* [What the exercise asks] Write out again, exactly as they stand, the line that includes "(280, 244) = (516, 378): black drum -> none" and all remaining lines of the entries.

* [Input for this task]

━━━━━━━━━━

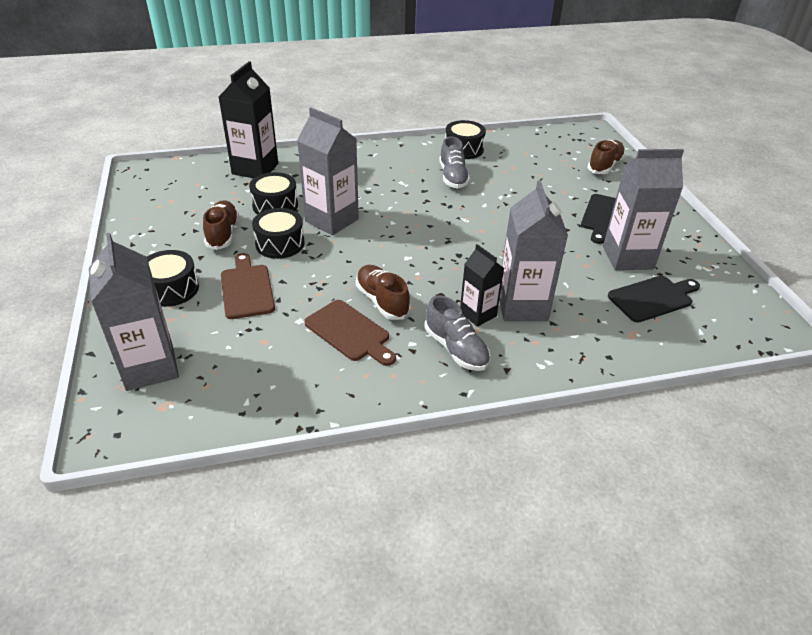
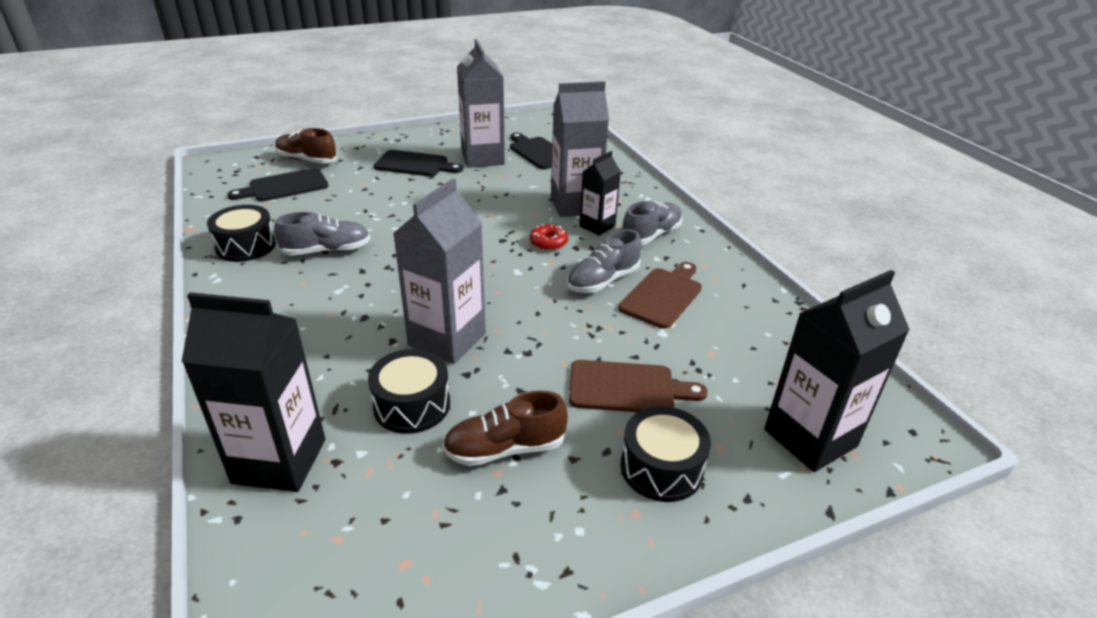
camera: 100 degrees left, 5 degrees down
(150, 367) = (810, 438): grey carton -> black carton
(247, 289) = (627, 388): brown cutting board -> brown cutting board turned 150 degrees counterclockwise
(280, 244) = (516, 378): black drum -> none
(382, 301) = (603, 281): brown shoe -> grey shoe
(451, 279) = (548, 242): none -> red donut
(554, 158) = (284, 186): none -> black cutting board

━━━━━━━━━━

* [Solution]
(280, 244) = (516, 378): black drum -> none
(382, 301) = (603, 281): brown shoe -> grey shoe
(451, 279) = (548, 242): none -> red donut
(554, 158) = (284, 186): none -> black cutting board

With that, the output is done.